PROBLEM: Your answer should restate each line of the data below word for word.

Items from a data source
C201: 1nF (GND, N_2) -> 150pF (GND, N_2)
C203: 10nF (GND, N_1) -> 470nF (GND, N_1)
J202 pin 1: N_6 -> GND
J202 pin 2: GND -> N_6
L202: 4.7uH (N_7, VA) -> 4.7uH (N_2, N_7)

RESULT OF THIS EXERCISE:
C201: 1nF (GND, N_2) -> 150pF (GND, N_2)
C203: 10nF (GND, N_1) -> 470nF (GND, N_1)
J202 pin 1: N_6 -> GND
J202 pin 2: GND -> N_6
L202: 4.7uH (N_7, VA) -> 4.7uH (N_2, N_7)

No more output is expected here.